Instructions for the task: Please return the lines below verbatim, beginning at the one that has "(672, 504) = (602, 165): brown" and stopping after the one that has "camera: 30 degrees right, 5 degrees up", and add no other lines.

Before-and-after object lists
*-*-*

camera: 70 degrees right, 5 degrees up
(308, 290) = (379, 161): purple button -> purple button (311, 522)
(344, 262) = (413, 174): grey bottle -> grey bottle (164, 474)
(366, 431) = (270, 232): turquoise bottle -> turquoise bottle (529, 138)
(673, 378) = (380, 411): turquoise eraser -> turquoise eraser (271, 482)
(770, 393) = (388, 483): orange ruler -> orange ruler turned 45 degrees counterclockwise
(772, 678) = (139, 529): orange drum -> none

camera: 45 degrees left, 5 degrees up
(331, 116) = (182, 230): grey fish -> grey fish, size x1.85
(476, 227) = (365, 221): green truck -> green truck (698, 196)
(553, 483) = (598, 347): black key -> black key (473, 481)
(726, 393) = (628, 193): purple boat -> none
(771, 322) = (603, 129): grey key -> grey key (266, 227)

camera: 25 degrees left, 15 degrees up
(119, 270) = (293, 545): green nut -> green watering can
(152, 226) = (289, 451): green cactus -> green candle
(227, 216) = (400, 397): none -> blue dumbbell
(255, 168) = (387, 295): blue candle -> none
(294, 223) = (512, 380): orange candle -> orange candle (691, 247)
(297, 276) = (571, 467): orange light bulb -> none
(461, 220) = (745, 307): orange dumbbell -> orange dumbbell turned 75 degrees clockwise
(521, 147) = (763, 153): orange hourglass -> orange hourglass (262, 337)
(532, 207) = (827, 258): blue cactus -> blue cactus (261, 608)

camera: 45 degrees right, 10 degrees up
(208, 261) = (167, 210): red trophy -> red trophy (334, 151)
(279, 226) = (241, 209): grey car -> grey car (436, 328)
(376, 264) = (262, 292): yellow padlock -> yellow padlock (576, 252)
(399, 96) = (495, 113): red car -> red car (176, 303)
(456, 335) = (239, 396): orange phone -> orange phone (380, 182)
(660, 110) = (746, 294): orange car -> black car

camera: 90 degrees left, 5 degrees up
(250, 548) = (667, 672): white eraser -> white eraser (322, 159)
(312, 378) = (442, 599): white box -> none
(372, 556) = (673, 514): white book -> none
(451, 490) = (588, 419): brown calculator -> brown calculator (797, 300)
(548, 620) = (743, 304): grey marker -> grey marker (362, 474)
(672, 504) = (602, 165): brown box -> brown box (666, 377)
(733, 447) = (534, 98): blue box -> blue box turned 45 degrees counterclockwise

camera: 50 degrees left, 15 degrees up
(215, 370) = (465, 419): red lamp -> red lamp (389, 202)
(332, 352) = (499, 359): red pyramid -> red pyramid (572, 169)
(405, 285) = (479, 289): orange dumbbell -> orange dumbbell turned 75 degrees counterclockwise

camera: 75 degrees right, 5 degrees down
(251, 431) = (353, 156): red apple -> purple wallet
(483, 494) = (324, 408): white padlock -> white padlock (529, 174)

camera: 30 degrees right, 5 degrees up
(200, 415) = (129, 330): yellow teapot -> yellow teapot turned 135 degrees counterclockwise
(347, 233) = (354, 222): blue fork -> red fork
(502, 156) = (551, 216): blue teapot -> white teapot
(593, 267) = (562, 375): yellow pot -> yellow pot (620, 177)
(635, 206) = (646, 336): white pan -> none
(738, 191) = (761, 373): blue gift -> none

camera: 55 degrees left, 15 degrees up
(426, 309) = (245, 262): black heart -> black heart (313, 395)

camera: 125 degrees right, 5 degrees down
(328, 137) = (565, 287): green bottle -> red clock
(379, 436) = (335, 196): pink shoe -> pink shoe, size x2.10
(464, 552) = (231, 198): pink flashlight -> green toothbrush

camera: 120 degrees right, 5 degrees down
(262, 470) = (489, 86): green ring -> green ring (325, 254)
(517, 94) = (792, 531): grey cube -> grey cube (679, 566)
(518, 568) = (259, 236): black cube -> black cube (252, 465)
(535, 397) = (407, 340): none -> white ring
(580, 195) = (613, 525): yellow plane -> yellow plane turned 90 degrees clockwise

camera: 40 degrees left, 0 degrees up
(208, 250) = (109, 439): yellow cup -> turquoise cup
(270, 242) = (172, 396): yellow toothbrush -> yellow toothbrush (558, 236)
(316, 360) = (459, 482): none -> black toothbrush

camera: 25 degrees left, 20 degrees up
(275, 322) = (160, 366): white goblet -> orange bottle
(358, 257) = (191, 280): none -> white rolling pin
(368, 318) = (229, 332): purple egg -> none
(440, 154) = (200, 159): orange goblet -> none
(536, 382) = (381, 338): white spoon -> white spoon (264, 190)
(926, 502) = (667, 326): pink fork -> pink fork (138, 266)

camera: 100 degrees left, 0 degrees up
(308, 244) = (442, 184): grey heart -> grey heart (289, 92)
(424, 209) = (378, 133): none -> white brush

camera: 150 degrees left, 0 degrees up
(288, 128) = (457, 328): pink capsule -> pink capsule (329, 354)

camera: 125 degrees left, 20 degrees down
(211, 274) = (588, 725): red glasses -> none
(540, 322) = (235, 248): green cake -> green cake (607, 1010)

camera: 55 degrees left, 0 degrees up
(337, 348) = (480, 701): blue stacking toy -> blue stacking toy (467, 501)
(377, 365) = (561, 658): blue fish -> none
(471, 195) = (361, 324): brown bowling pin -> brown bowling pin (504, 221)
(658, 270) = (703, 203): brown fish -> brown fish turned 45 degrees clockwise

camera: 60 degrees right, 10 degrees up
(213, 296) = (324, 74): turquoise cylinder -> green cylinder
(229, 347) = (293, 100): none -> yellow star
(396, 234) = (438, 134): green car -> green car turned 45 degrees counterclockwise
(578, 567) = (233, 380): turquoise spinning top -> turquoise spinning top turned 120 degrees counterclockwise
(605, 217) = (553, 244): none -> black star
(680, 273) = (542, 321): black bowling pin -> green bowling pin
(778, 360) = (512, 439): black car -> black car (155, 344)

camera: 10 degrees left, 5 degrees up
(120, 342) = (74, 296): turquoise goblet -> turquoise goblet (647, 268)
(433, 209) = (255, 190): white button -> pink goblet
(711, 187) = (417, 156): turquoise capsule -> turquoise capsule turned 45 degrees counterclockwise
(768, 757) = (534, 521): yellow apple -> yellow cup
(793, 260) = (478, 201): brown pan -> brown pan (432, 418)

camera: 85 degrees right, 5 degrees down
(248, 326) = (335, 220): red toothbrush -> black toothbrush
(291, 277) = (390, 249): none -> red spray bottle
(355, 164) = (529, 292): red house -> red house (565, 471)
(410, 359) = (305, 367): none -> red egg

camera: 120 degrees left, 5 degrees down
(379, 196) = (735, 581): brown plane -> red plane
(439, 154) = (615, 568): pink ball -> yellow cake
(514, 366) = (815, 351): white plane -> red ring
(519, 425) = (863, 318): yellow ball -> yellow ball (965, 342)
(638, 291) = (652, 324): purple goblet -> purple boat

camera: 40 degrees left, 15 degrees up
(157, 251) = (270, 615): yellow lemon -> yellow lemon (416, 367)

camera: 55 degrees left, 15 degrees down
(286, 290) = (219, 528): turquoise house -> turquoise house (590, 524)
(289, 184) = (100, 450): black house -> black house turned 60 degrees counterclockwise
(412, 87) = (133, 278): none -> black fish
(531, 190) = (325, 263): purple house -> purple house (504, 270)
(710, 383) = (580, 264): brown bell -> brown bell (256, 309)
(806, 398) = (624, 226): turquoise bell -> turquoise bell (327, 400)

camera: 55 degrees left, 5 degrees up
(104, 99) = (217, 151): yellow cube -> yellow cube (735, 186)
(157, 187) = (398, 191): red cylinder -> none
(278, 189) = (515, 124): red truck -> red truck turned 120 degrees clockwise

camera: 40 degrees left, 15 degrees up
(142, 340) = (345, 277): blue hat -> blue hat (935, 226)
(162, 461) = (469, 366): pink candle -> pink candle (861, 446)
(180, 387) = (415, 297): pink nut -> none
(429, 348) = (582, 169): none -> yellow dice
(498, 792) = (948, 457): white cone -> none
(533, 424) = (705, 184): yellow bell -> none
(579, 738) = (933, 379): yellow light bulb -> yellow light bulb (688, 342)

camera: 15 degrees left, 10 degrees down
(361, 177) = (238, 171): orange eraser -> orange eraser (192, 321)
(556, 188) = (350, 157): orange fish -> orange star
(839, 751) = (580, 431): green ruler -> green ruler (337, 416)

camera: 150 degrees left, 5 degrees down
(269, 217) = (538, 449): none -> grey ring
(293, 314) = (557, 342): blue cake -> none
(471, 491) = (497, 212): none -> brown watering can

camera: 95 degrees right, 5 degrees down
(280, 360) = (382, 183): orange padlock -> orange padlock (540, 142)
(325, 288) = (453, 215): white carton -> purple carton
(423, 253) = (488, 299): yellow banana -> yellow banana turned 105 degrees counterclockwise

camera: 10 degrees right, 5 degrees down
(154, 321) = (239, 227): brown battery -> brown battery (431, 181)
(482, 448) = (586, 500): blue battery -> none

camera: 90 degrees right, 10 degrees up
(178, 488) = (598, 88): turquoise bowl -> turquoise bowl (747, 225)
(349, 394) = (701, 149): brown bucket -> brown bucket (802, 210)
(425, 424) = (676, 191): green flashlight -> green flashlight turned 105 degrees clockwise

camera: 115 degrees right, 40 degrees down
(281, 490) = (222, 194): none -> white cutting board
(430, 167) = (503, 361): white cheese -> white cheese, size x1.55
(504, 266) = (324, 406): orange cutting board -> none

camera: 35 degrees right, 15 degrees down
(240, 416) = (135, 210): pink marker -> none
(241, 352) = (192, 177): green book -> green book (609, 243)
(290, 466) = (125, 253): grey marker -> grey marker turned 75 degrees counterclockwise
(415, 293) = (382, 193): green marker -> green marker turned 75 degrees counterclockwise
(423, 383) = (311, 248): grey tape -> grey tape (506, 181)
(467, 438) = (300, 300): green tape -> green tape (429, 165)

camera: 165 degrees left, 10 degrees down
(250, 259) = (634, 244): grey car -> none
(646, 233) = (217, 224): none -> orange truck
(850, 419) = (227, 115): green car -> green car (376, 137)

*-*-*

Response:
(672, 504) = (602, 165): brown box -> brown box (666, 377)
(733, 447) = (534, 98): blue box -> blue box turned 45 degrees counterclockwise

camera: 50 degrees left, 15 degrees up
(215, 370) = (465, 419): red lamp -> red lamp (389, 202)
(332, 352) = (499, 359): red pyramid -> red pyramid (572, 169)
(405, 285) = (479, 289): orange dumbbell -> orange dumbbell turned 75 degrees counterclockwise

camera: 75 degrees right, 5 degrees down
(251, 431) = (353, 156): red apple -> purple wallet
(483, 494) = (324, 408): white padlock -> white padlock (529, 174)

camera: 30 degrees right, 5 degrees up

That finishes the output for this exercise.